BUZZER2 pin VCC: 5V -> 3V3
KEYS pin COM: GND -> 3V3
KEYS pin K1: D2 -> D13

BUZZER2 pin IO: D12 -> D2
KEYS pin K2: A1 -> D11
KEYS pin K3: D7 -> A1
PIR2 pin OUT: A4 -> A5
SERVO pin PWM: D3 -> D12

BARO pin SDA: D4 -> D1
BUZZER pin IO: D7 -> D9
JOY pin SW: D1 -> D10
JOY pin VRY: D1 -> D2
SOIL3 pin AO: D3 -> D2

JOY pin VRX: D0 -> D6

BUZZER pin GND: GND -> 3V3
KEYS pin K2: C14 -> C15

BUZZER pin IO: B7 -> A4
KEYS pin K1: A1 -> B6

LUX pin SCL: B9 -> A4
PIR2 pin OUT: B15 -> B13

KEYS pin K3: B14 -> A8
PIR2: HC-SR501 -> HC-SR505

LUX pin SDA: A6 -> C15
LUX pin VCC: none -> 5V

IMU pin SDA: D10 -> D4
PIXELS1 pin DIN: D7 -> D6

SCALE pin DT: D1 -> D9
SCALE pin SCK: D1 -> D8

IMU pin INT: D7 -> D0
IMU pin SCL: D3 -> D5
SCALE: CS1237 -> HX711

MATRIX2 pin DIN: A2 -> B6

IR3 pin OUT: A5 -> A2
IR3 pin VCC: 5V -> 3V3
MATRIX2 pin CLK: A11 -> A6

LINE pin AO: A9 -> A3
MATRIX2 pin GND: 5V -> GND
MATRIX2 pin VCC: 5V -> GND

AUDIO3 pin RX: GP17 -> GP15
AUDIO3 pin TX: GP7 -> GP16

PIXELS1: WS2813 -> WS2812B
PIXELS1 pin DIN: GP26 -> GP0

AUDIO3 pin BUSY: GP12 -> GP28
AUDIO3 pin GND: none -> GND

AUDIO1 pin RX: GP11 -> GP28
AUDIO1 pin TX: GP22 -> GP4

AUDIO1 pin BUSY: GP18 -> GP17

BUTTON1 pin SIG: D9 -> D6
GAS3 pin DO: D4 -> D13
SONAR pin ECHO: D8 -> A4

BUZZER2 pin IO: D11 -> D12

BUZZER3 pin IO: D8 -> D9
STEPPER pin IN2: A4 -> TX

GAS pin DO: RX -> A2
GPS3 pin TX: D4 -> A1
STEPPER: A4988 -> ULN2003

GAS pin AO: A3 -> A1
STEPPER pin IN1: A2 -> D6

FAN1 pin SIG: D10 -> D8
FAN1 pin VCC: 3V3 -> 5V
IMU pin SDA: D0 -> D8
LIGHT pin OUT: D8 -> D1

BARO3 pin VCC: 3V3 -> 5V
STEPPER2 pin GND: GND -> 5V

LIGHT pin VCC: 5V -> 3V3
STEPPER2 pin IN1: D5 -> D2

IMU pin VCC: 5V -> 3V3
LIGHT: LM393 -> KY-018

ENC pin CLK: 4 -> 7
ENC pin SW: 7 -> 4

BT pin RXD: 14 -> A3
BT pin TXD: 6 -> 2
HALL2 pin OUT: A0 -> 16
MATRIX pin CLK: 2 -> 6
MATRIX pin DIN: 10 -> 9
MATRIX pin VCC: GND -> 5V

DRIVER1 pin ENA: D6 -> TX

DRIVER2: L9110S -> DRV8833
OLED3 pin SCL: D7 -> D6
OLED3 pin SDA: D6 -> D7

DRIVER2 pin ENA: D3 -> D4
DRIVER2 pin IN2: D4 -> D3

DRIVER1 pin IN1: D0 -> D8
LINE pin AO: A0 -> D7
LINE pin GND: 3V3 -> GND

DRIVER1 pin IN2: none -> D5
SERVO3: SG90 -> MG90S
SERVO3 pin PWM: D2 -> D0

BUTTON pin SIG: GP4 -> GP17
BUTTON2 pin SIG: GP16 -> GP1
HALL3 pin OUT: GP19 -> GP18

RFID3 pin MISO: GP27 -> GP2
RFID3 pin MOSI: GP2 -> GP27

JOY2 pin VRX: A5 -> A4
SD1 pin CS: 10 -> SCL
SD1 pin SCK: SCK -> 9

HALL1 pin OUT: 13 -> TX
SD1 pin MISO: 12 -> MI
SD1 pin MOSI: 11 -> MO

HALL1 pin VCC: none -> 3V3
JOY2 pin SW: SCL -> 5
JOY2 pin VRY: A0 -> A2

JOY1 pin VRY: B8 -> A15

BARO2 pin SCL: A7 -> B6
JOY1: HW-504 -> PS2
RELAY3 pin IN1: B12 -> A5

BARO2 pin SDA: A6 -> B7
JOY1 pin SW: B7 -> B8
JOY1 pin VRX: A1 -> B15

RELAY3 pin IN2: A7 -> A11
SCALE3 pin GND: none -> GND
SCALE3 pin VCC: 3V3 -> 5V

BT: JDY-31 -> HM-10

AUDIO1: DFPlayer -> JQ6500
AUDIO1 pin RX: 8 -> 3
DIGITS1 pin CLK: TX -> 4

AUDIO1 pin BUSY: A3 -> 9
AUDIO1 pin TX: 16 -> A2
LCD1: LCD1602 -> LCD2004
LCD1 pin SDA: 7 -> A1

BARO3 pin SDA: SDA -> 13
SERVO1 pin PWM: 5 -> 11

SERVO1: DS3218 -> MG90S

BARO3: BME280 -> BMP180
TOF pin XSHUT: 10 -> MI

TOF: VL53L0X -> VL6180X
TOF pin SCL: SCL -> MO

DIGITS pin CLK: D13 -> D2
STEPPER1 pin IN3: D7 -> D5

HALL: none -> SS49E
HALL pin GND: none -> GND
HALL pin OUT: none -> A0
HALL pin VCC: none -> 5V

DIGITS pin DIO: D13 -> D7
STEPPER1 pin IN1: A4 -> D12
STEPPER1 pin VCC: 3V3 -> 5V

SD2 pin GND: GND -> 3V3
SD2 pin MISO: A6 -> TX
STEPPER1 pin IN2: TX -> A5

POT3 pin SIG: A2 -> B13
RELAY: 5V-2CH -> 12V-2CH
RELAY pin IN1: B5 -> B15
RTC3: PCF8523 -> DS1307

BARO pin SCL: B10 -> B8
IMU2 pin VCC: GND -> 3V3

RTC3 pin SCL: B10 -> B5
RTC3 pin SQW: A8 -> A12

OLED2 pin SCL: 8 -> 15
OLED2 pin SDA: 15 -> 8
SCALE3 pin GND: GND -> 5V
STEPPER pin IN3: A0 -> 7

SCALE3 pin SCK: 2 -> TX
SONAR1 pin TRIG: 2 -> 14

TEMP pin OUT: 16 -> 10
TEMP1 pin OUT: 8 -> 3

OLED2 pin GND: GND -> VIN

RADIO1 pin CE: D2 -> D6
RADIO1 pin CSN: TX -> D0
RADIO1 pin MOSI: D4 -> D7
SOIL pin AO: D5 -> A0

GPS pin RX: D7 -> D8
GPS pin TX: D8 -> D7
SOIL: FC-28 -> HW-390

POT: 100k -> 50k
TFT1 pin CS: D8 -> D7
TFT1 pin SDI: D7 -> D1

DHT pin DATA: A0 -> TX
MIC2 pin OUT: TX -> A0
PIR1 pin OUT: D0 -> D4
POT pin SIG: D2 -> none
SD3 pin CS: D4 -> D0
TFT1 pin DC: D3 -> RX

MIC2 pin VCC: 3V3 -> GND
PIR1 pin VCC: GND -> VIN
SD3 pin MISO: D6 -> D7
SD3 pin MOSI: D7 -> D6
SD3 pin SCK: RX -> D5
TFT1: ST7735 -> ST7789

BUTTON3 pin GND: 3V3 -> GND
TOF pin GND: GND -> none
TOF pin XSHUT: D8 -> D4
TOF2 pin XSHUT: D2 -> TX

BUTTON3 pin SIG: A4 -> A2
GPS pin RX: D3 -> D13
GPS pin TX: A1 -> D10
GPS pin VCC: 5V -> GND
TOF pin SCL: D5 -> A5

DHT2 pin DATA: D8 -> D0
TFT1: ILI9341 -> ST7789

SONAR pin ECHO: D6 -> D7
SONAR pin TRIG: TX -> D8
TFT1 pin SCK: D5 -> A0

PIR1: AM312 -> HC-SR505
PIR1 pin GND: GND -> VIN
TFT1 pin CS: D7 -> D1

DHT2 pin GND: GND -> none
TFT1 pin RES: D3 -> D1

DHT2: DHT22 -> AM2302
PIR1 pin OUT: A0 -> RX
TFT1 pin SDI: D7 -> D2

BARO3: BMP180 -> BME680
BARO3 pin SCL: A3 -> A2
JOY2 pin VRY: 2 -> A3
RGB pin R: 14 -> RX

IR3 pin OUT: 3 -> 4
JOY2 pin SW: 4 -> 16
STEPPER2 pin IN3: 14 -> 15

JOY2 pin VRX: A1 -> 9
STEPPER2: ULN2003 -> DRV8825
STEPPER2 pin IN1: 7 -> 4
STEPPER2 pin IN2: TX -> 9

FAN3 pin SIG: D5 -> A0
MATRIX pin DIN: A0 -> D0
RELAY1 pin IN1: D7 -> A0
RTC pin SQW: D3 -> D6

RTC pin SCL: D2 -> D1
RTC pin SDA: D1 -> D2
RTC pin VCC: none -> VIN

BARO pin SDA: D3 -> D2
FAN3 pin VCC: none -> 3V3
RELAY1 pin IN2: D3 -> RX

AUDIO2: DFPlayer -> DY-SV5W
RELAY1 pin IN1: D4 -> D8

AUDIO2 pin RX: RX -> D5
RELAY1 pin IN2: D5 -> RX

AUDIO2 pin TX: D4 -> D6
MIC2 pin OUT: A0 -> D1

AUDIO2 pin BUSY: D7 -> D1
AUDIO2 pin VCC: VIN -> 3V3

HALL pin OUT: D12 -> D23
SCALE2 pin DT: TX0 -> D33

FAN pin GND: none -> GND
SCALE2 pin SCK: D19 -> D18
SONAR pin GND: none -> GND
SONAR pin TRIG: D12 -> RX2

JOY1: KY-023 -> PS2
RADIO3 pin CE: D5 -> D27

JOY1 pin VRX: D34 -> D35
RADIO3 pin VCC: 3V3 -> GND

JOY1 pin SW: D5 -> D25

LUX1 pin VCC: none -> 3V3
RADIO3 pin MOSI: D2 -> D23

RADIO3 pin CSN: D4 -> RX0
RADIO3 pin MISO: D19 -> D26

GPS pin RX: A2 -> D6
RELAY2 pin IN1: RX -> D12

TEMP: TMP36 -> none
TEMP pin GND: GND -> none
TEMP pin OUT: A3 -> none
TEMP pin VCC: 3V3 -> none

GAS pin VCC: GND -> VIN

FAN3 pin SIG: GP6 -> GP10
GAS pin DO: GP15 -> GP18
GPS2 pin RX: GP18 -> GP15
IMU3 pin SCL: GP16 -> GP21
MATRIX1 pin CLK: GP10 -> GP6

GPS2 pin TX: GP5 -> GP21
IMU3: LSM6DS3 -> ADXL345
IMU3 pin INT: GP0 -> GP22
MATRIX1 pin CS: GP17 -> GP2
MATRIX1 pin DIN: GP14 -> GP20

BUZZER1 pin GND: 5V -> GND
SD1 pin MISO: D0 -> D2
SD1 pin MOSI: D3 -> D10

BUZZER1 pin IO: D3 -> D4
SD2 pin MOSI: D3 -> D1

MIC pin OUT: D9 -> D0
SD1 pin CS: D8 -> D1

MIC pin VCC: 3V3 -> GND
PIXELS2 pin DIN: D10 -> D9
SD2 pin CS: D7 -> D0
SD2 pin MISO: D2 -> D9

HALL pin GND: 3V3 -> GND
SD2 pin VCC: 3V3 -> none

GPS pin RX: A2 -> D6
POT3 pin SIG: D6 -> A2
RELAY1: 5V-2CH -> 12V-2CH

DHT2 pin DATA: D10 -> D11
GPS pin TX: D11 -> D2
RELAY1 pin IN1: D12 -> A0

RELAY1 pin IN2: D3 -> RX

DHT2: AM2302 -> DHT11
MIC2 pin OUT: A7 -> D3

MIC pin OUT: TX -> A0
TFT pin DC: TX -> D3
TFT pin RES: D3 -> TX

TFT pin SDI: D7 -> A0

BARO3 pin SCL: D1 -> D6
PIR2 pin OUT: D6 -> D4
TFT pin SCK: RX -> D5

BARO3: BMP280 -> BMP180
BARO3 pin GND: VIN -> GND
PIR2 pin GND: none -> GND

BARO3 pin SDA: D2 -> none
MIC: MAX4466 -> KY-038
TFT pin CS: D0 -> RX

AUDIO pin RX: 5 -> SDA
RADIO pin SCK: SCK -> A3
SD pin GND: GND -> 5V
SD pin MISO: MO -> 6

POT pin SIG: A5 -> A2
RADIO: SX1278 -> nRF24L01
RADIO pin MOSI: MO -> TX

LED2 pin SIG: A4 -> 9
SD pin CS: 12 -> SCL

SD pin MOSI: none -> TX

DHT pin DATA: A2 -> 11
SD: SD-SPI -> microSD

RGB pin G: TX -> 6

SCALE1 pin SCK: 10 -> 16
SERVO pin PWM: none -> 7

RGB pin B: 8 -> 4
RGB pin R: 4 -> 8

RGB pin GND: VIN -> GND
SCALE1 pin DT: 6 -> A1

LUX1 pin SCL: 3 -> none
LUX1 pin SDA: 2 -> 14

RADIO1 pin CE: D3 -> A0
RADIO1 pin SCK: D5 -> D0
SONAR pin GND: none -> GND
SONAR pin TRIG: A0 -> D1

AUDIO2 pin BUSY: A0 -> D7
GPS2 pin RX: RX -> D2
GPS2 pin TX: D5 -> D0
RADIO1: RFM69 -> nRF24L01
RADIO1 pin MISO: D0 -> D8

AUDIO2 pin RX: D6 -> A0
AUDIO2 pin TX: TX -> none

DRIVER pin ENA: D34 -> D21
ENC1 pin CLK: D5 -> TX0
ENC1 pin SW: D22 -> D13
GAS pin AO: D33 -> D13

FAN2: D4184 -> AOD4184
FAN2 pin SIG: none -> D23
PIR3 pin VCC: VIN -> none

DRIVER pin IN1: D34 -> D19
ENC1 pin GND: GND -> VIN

**TASK ITEM:**
Take the lines above from the one containing "TEMP pin OUT: A3 -> none" to the one containing "SD1 pin MOSI: D3 -> D10" and retype them exactly, both ends included, with nothing added.

**WRITTEN ANSWER:**
TEMP pin OUT: A3 -> none
TEMP pin VCC: 3V3 -> none

GAS pin VCC: GND -> VIN

FAN3 pin SIG: GP6 -> GP10
GAS pin DO: GP15 -> GP18
GPS2 pin RX: GP18 -> GP15
IMU3 pin SCL: GP16 -> GP21
MATRIX1 pin CLK: GP10 -> GP6

GPS2 pin TX: GP5 -> GP21
IMU3: LSM6DS3 -> ADXL345
IMU3 pin INT: GP0 -> GP22
MATRIX1 pin CS: GP17 -> GP2
MATRIX1 pin DIN: GP14 -> GP20

BUZZER1 pin GND: 5V -> GND
SD1 pin MISO: D0 -> D2
SD1 pin MOSI: D3 -> D10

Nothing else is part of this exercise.